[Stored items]
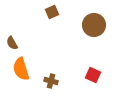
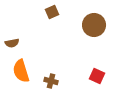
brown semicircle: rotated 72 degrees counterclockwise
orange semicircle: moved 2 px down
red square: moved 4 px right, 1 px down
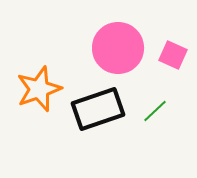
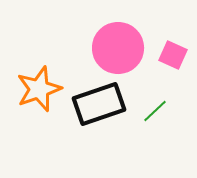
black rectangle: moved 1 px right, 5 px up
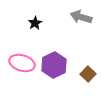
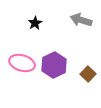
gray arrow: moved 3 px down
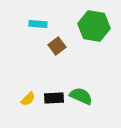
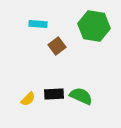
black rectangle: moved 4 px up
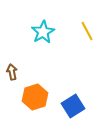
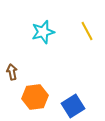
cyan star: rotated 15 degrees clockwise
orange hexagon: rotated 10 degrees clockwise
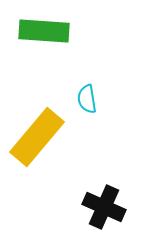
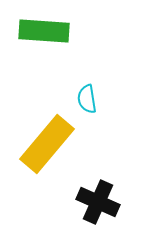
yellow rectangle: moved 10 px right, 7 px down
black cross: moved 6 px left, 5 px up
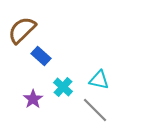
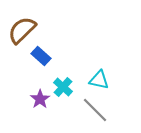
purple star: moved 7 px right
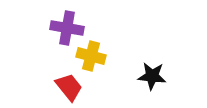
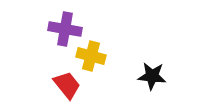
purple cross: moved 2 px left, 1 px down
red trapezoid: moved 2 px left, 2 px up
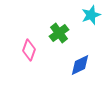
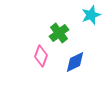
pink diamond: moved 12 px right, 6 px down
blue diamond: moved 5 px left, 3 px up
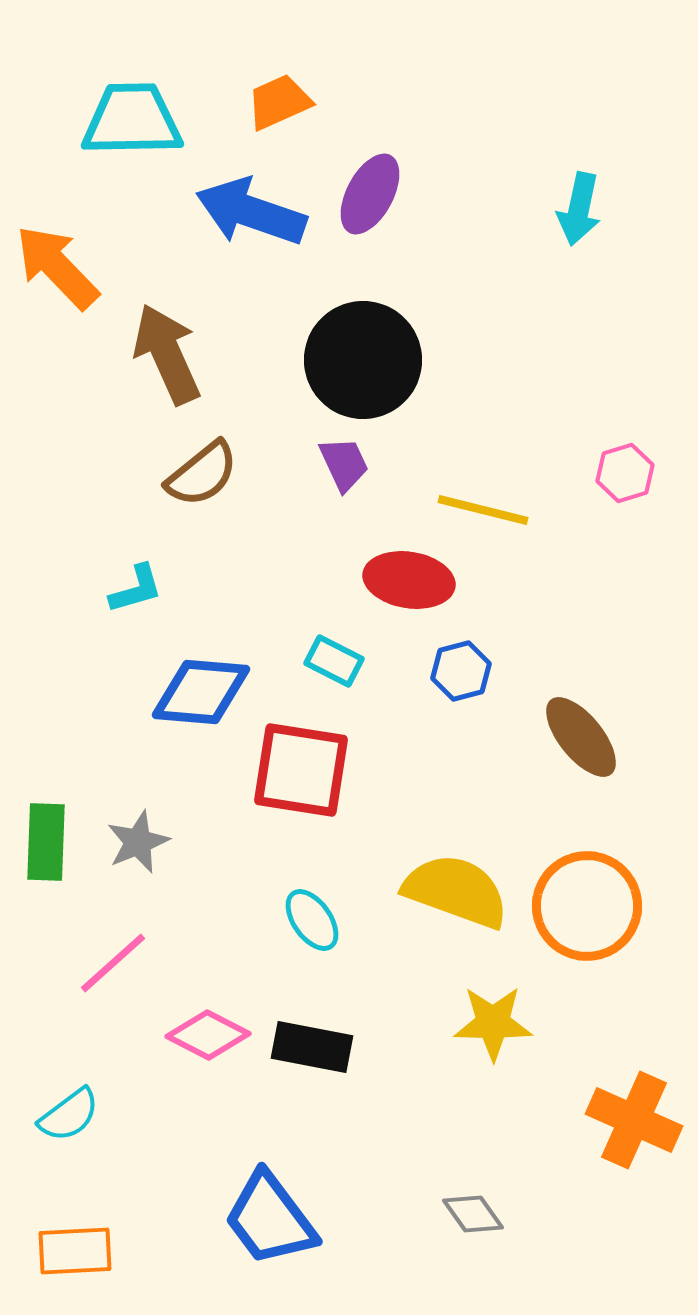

---

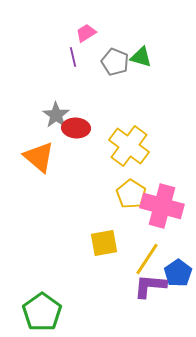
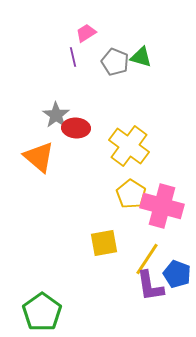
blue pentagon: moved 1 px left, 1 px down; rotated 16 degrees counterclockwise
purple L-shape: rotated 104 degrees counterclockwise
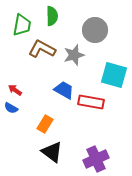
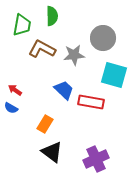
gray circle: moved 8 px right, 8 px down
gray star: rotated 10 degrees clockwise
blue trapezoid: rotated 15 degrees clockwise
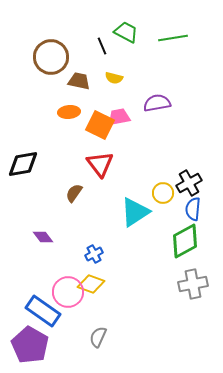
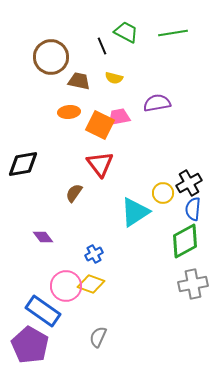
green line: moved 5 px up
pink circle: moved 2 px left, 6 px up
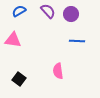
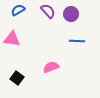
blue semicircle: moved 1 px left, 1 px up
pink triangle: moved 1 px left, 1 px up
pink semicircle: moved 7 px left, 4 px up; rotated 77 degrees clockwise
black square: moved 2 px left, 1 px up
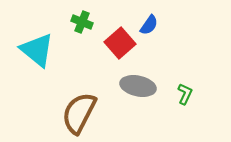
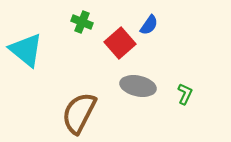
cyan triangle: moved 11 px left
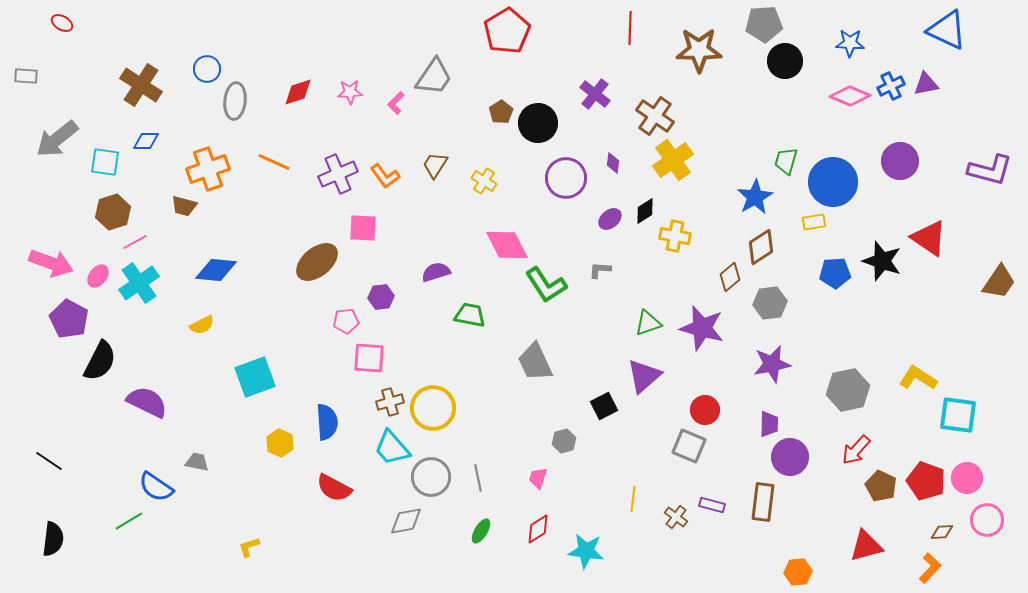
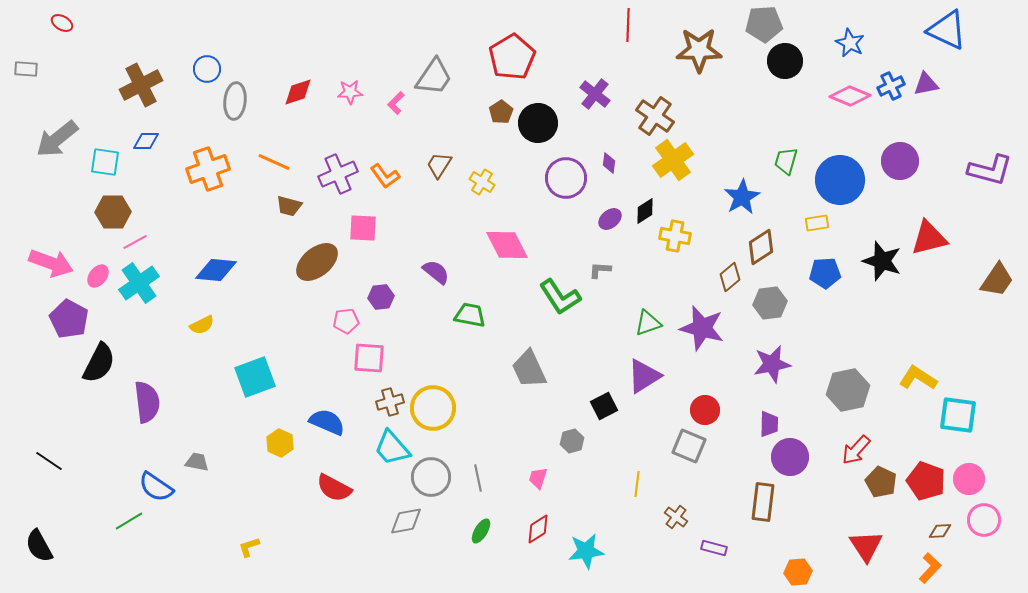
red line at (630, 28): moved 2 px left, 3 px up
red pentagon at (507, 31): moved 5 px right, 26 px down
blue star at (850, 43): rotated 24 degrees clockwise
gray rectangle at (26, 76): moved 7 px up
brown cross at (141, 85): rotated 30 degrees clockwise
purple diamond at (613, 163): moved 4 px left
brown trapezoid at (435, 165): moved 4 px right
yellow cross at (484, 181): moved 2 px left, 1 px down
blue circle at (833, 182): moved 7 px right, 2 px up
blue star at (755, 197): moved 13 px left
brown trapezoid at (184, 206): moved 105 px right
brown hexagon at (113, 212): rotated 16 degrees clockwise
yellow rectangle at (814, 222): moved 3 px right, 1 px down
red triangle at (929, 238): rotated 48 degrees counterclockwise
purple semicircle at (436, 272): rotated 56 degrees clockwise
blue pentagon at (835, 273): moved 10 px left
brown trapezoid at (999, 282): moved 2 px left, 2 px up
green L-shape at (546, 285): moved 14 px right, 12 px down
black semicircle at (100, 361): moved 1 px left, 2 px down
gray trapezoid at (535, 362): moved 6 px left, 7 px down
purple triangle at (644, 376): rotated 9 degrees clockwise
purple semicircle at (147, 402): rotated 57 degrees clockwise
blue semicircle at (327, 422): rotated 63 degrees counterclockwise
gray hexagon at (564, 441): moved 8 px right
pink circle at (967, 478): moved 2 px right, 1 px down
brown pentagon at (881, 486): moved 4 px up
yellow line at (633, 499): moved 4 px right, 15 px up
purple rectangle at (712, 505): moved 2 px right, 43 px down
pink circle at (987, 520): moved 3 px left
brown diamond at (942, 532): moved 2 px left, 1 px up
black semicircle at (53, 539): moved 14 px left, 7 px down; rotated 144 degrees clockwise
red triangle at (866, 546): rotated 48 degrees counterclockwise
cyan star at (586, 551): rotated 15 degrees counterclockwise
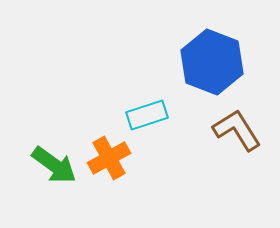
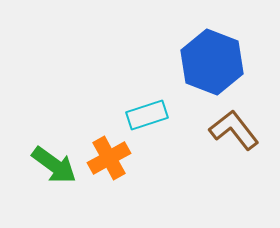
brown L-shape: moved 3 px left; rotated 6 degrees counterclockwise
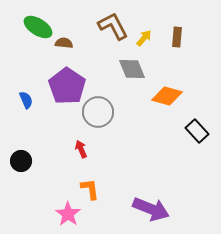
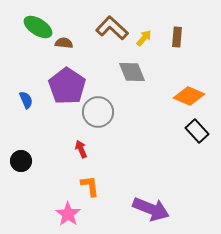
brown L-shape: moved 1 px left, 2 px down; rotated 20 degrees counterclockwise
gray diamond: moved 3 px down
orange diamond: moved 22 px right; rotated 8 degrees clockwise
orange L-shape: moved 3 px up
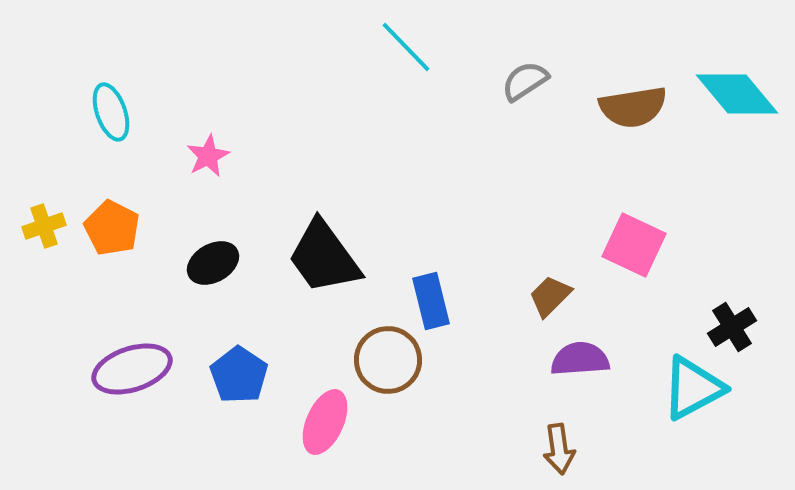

WHAT IS REQUIRED:
Would you please copy every line in the data that contains the word "star"?

ANSWER SPACE:
cyan star: rotated 15 degrees clockwise
purple star: moved 7 px right
gray star: rotated 10 degrees clockwise
blue star at (850, 43): rotated 24 degrees clockwise
blue star at (755, 197): moved 13 px left
cyan star at (586, 551): rotated 15 degrees counterclockwise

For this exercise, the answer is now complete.